=== Section Start ===

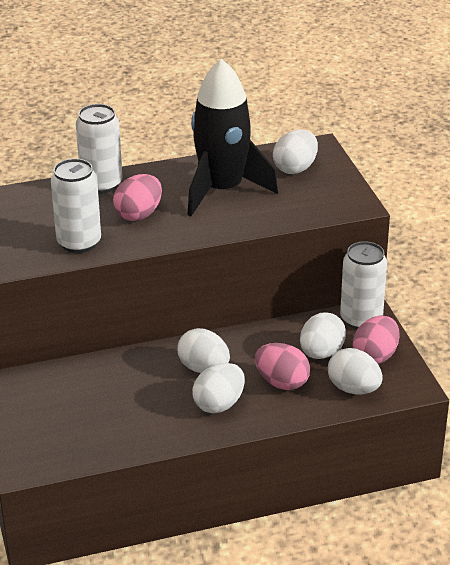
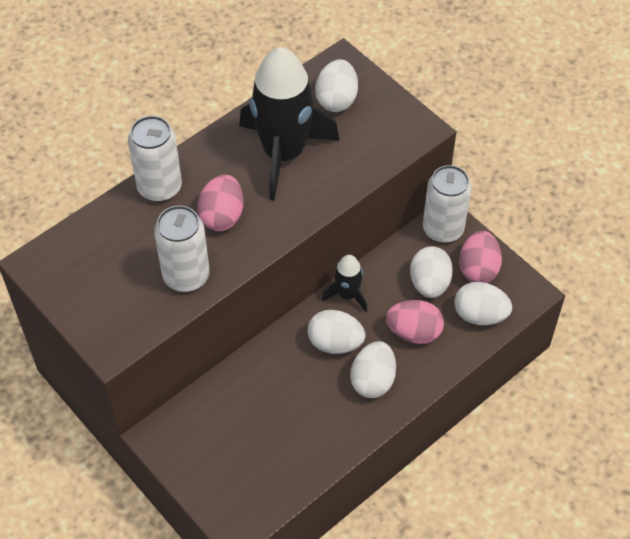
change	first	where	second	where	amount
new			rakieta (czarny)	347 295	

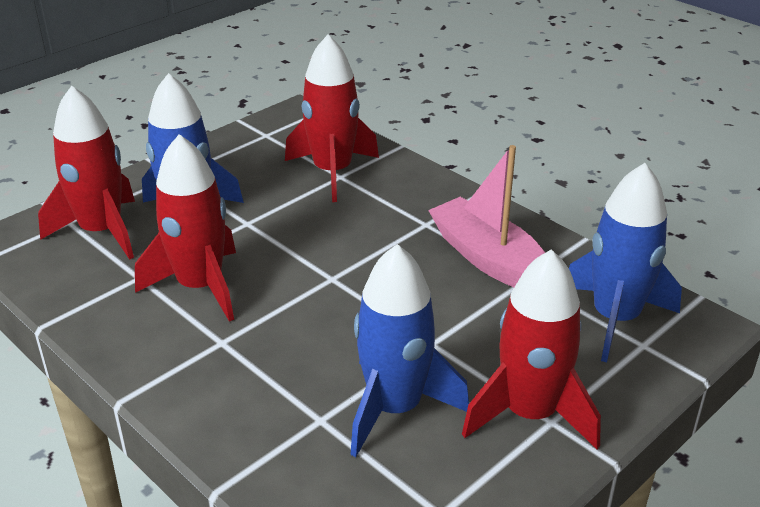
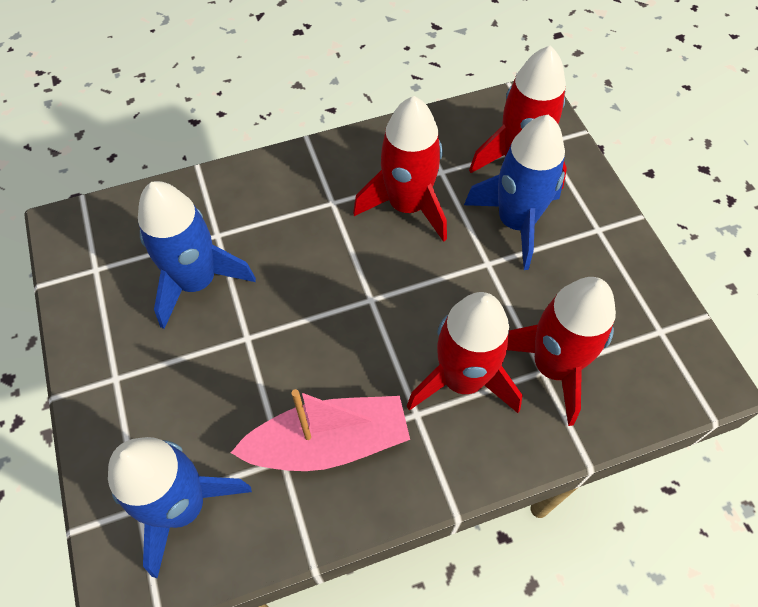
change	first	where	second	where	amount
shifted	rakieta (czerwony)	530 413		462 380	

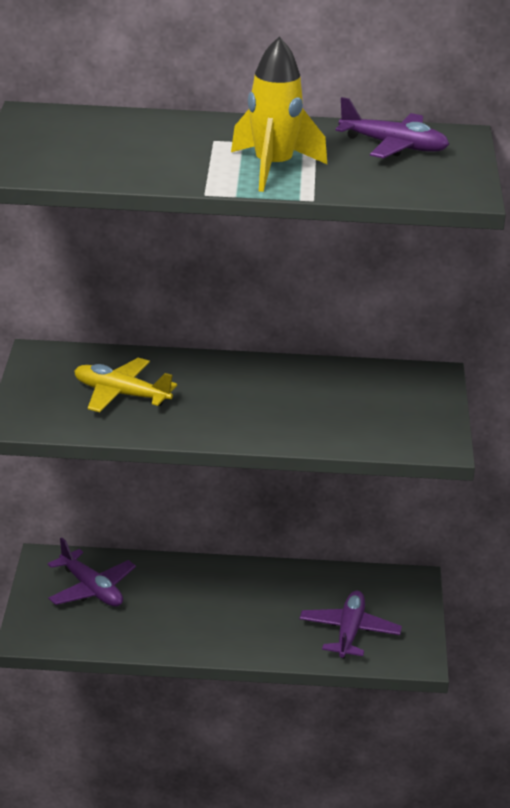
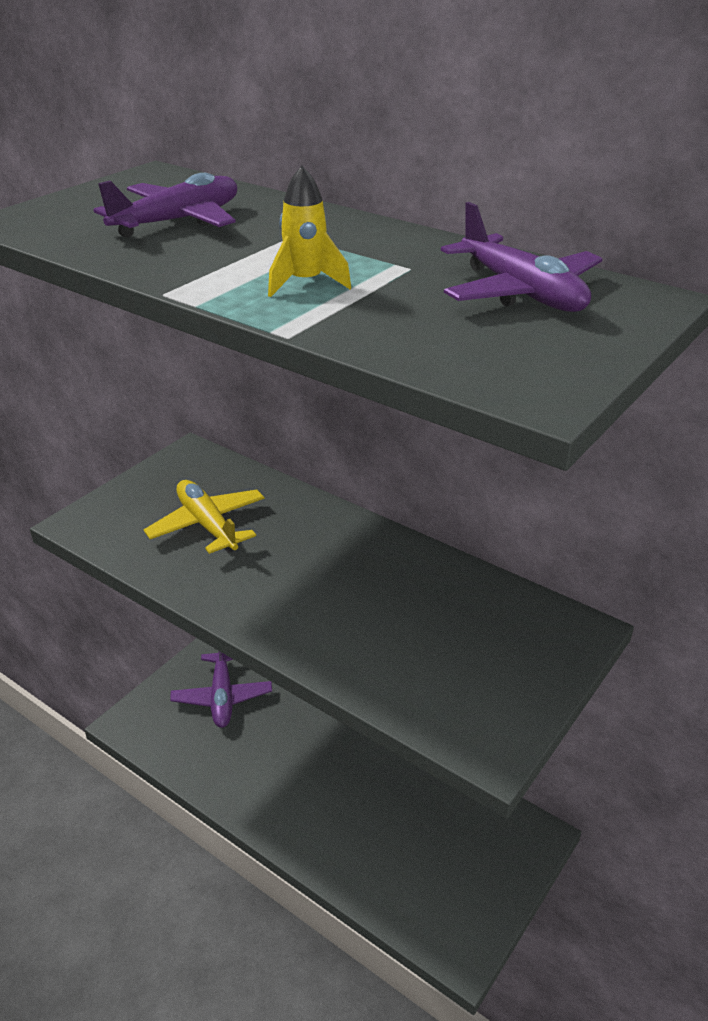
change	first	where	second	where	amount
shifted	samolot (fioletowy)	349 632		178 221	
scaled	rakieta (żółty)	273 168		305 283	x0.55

=== Section End ===

◆ Problem description
Return every line above verbatim, pictures excluded.

◆ Response to this exercise
change	first	where	second	where	amount
new			rakieta (czarny)	347 295	

change	first	where	second	where	amount
shifted	rakieta (czerwony)	530 413		462 380	

change	first	where	second	where	amount
shifted	samolot (fioletowy)	349 632		178 221	
scaled	rakieta (żółty)	273 168		305 283	x0.55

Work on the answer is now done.